▶ _Records provided_:

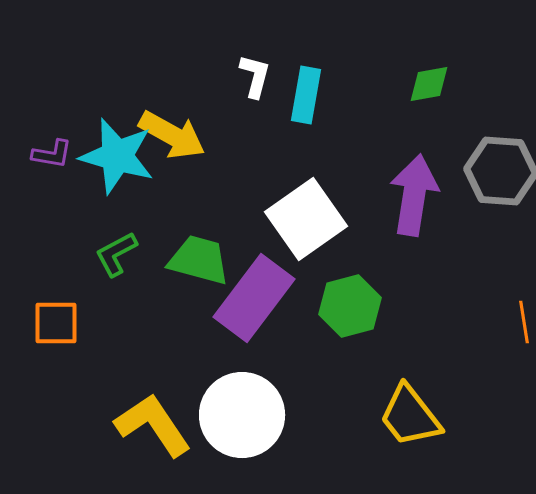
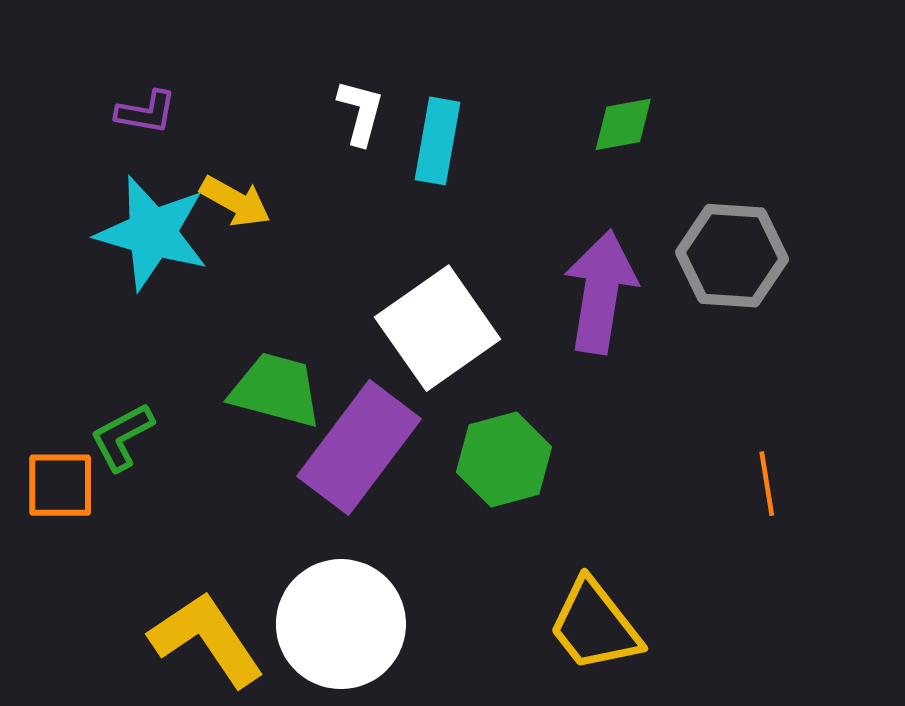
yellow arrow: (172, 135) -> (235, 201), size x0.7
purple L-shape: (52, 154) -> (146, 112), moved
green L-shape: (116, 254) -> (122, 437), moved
--
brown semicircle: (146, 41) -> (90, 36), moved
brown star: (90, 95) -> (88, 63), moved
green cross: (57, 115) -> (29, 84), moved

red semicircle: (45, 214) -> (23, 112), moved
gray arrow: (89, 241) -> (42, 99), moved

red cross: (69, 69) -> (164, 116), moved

▶ _Work required_:
Check each line of the records above for "green", and copy those that have it.

▶ _Task output_:
green L-shape: (116, 254) -> (122, 437), moved
green cross: (57, 115) -> (29, 84), moved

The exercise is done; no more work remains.